**Exercise description:**
Once you have read the records below, print them again exactly as they stand.

**Data under study:**
== Segment start ==

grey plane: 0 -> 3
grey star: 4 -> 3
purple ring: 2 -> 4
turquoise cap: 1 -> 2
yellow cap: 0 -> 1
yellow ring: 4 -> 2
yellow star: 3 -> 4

== Segment end ==

**Response box:**
grey plane: 0 -> 3
grey star: 4 -> 3
purple ring: 2 -> 4
turquoise cap: 1 -> 2
yellow cap: 0 -> 1
yellow ring: 4 -> 2
yellow star: 3 -> 4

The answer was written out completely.